▶
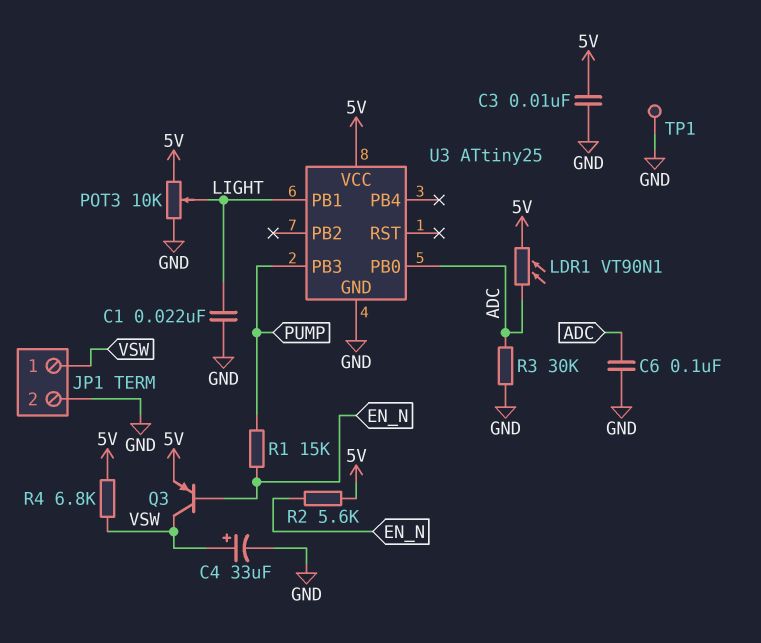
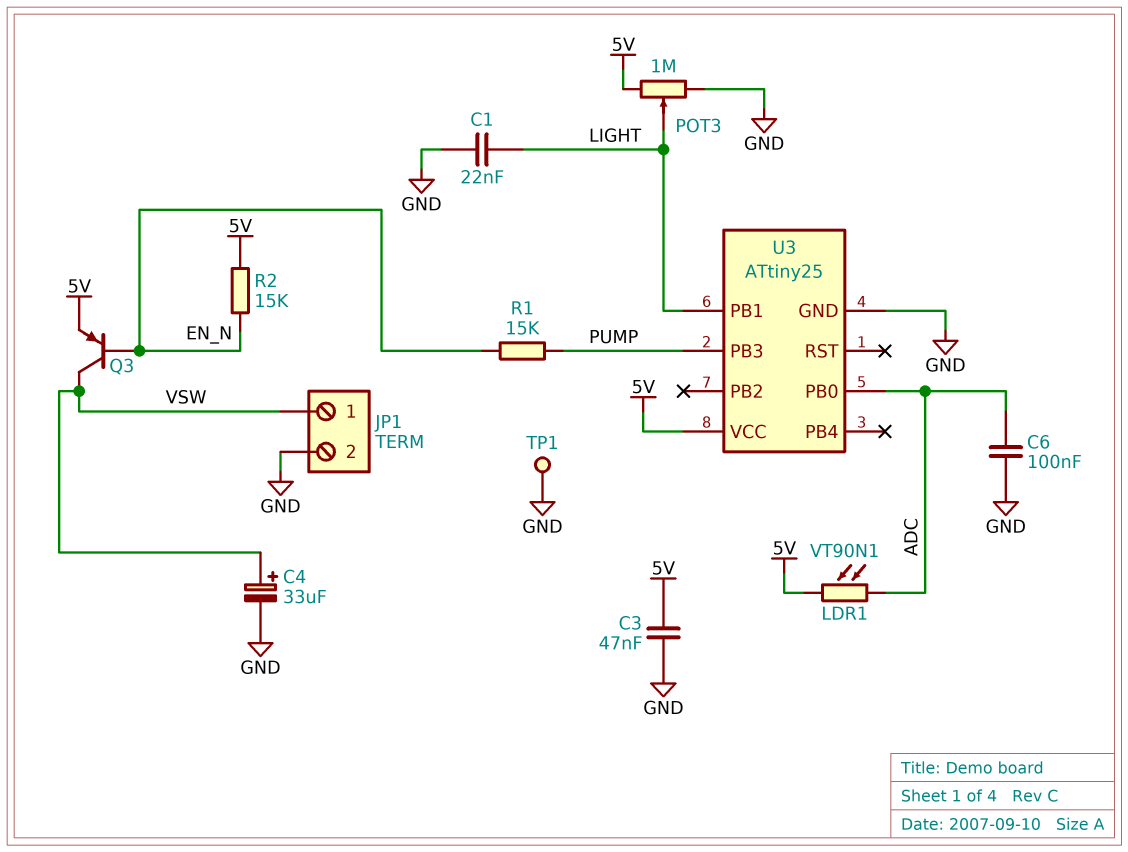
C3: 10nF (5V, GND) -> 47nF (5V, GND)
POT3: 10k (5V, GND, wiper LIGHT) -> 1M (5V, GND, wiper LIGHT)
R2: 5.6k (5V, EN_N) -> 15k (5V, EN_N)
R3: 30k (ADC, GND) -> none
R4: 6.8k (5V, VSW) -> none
◀
▶
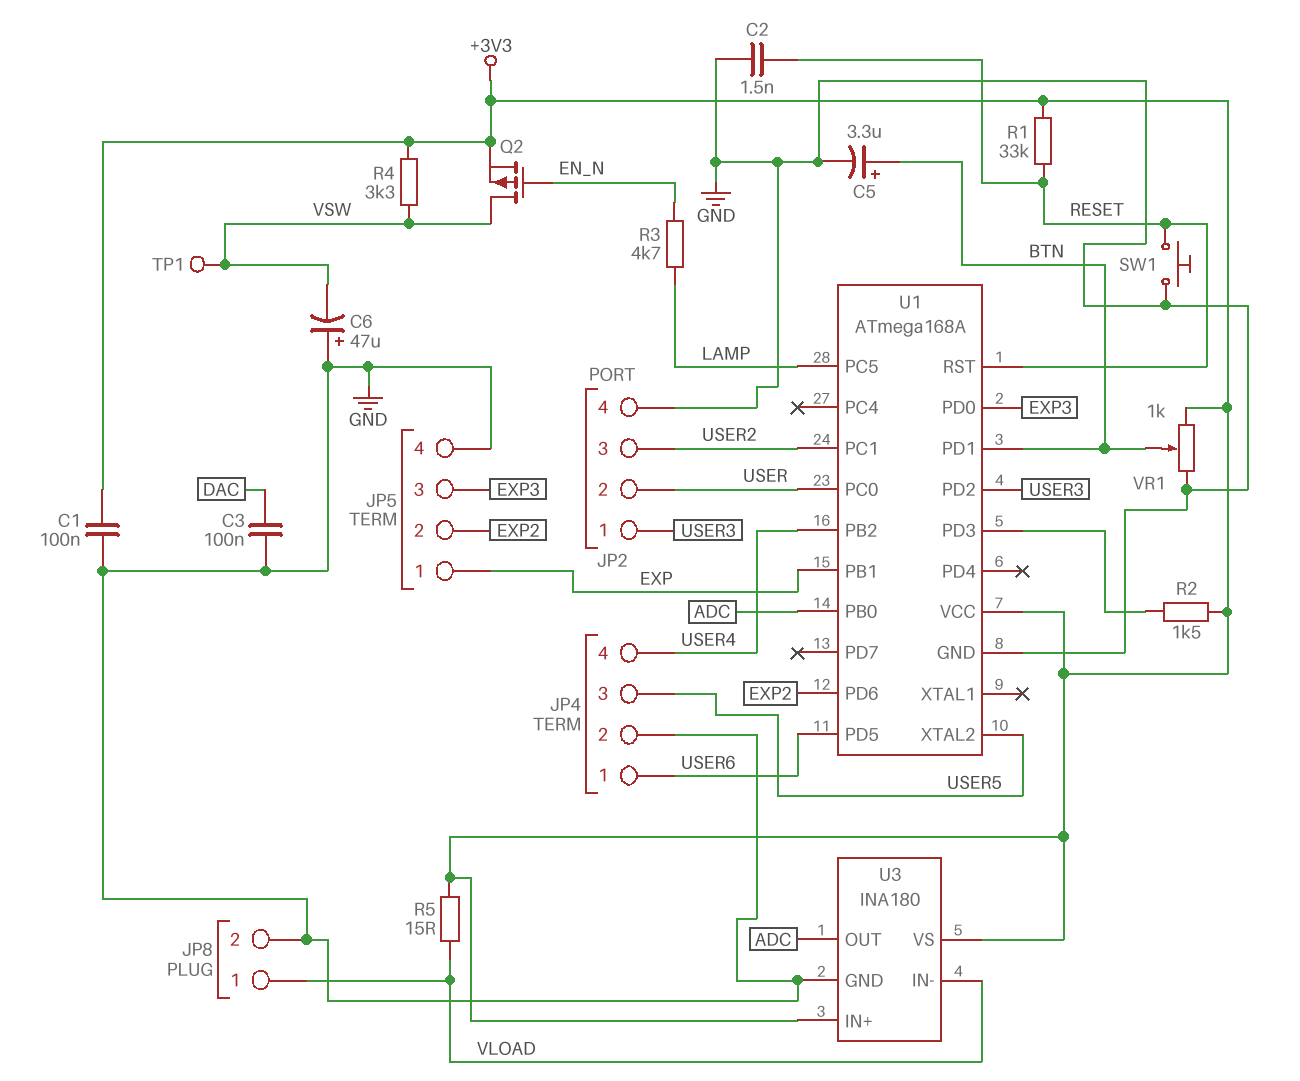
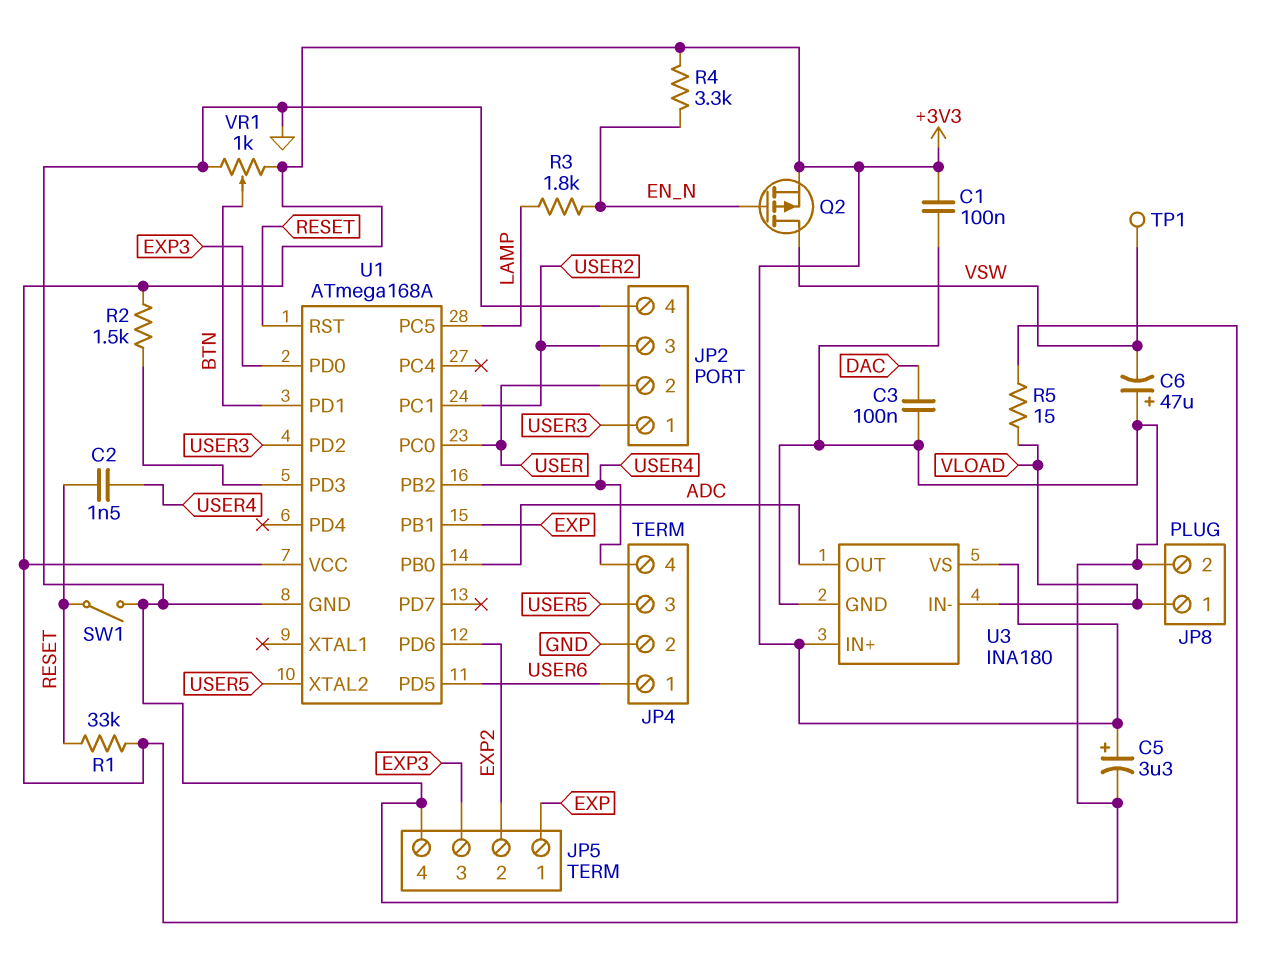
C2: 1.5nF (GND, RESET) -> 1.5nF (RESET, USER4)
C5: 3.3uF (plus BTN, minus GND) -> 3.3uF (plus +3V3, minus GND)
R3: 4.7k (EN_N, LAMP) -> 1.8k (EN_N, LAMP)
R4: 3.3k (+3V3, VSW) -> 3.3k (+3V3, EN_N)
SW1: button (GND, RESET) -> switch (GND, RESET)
◀
▶
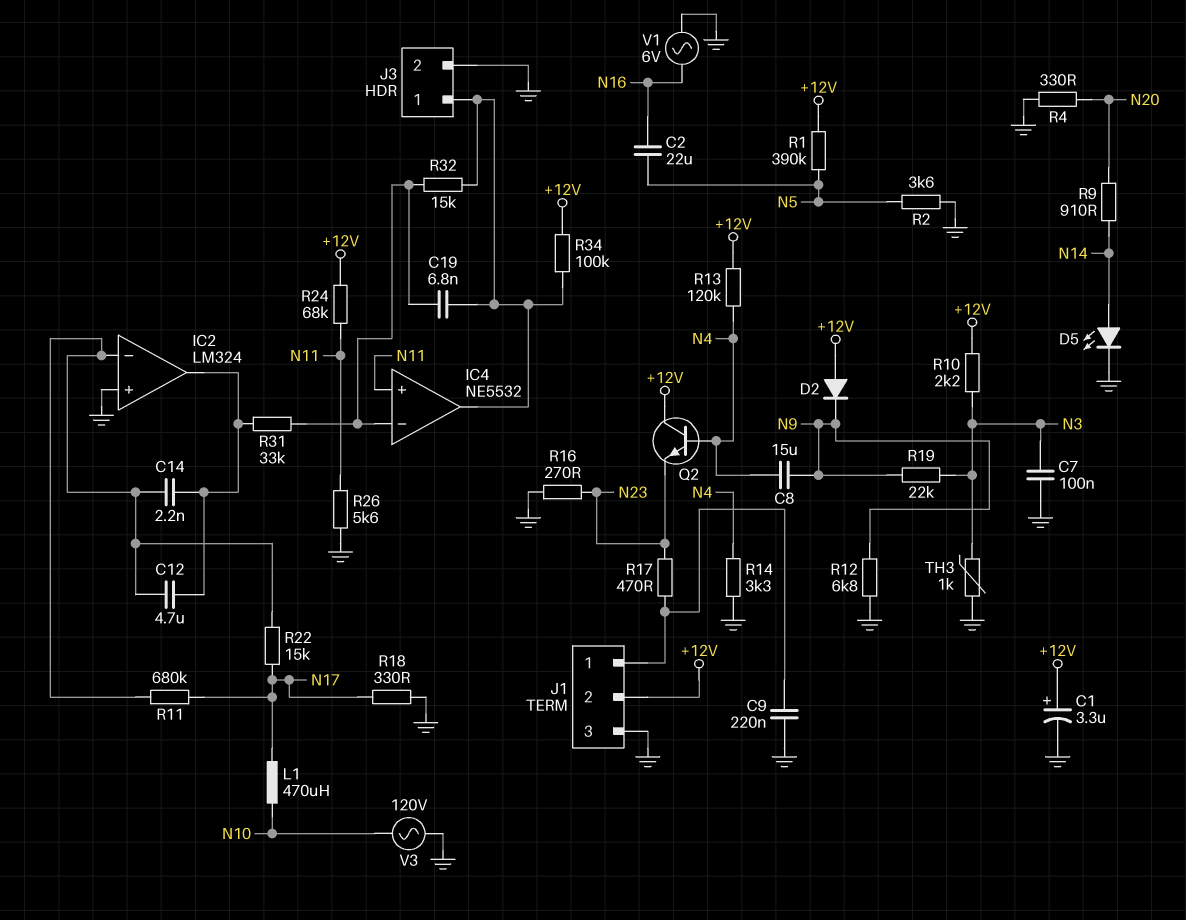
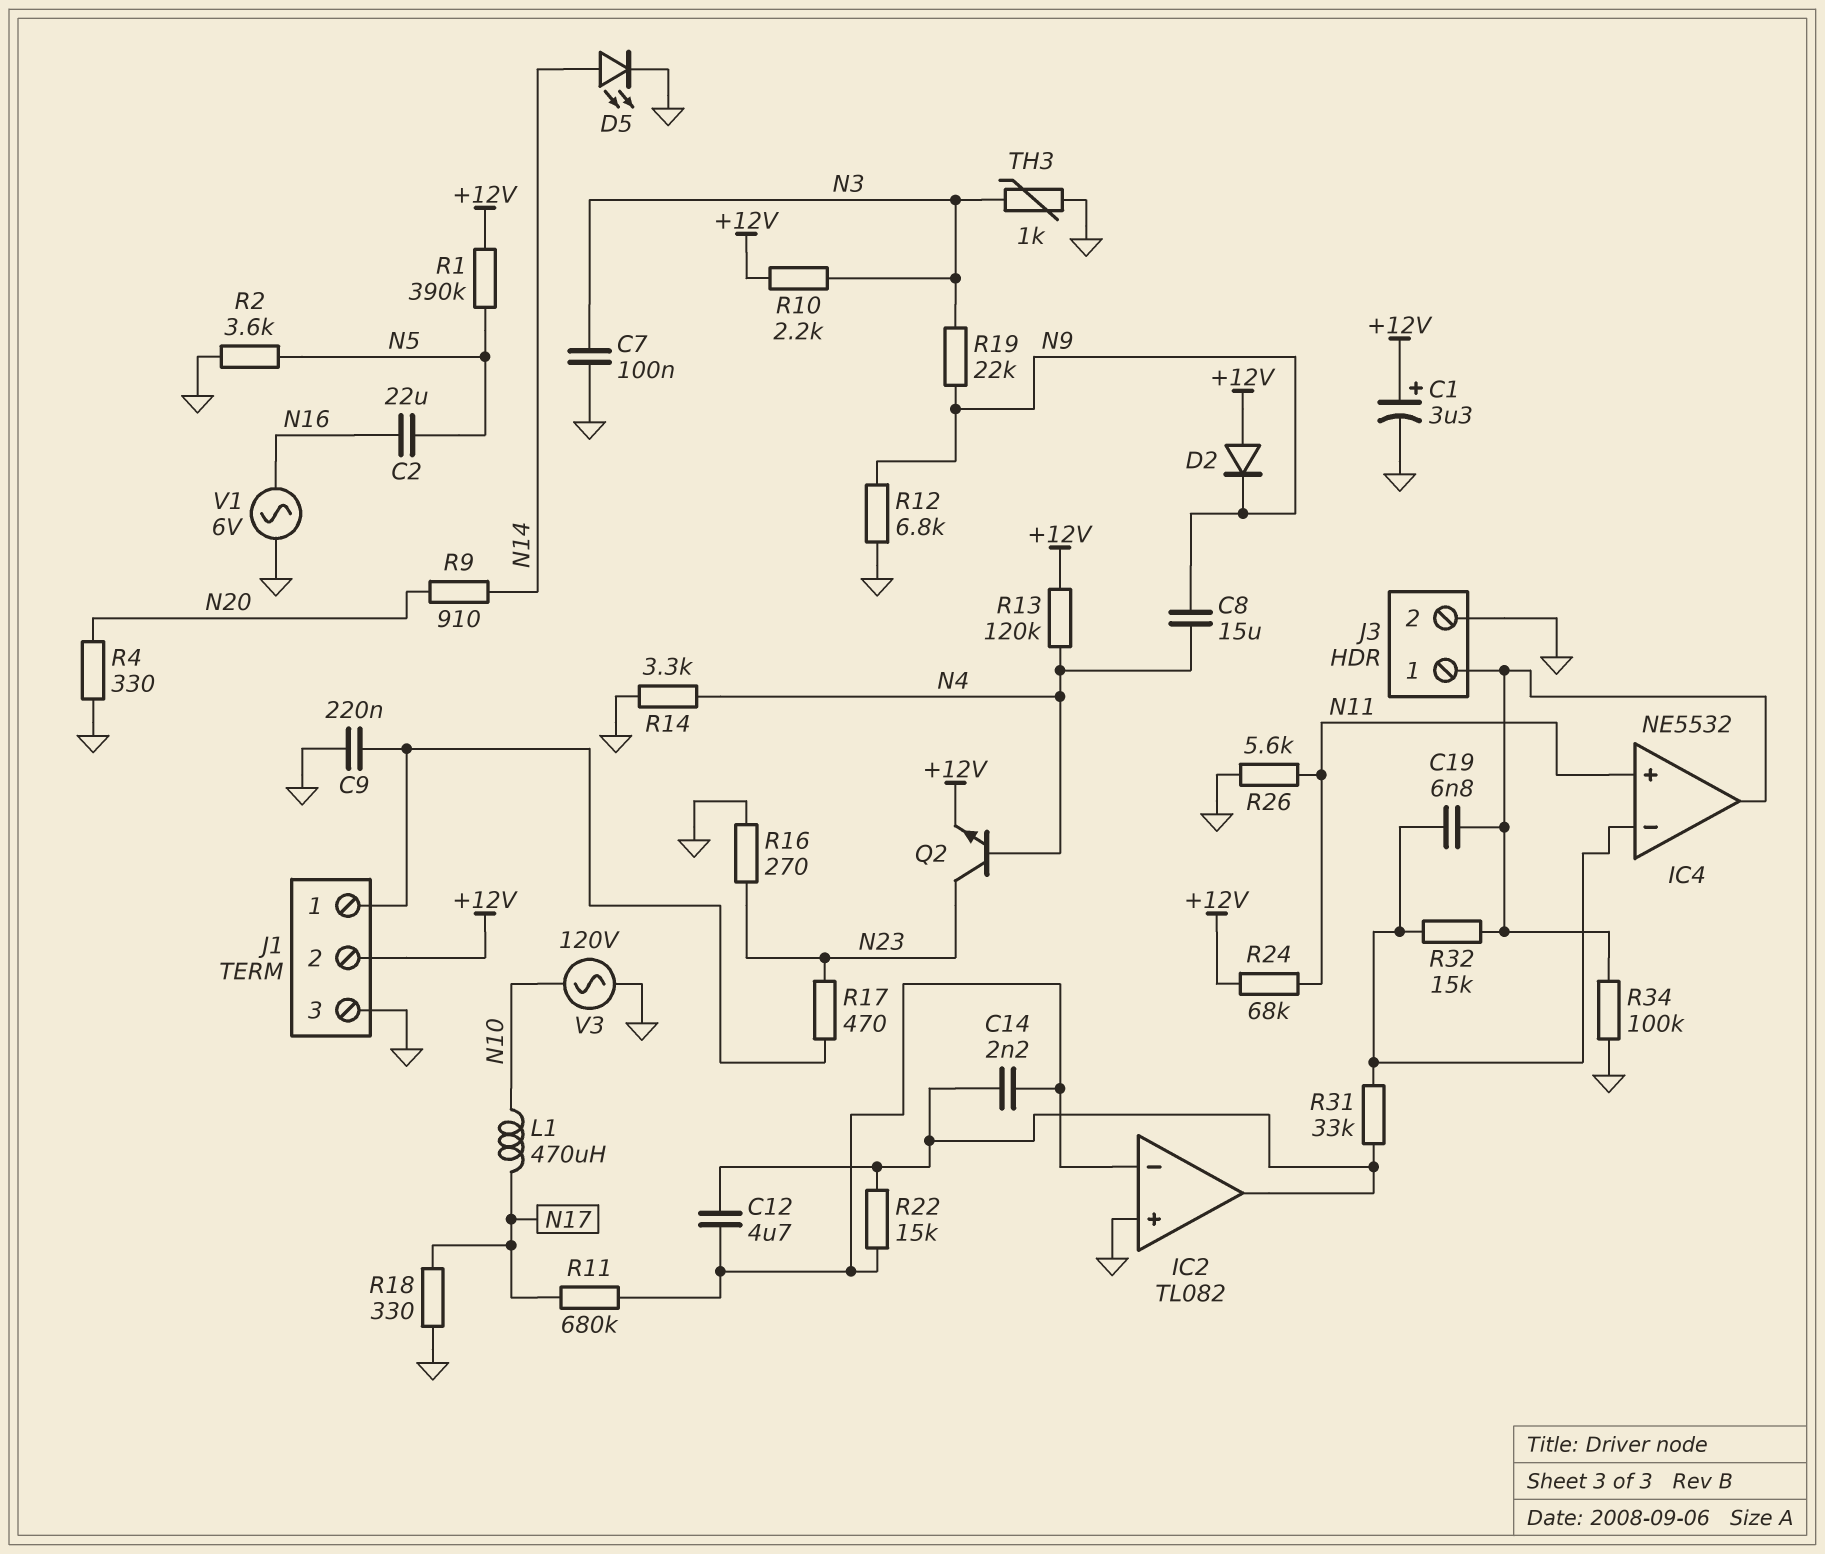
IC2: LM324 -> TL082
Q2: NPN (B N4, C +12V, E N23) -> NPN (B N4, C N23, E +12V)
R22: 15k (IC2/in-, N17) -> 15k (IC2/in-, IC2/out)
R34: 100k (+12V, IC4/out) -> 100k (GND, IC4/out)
◀
Copy out, exactly and alone, the lines of the entries above between the ones holding "C3: 10nF (5V, GND) -> 47nF (5V, GND)" and "R4: 6.8k (5V, VSW) -> none", inclusive.

C3: 10nF (5V, GND) -> 47nF (5V, GND)
POT3: 10k (5V, GND, wiper LIGHT) -> 1M (5V, GND, wiper LIGHT)
R2: 5.6k (5V, EN_N) -> 15k (5V, EN_N)
R3: 30k (ADC, GND) -> none
R4: 6.8k (5V, VSW) -> none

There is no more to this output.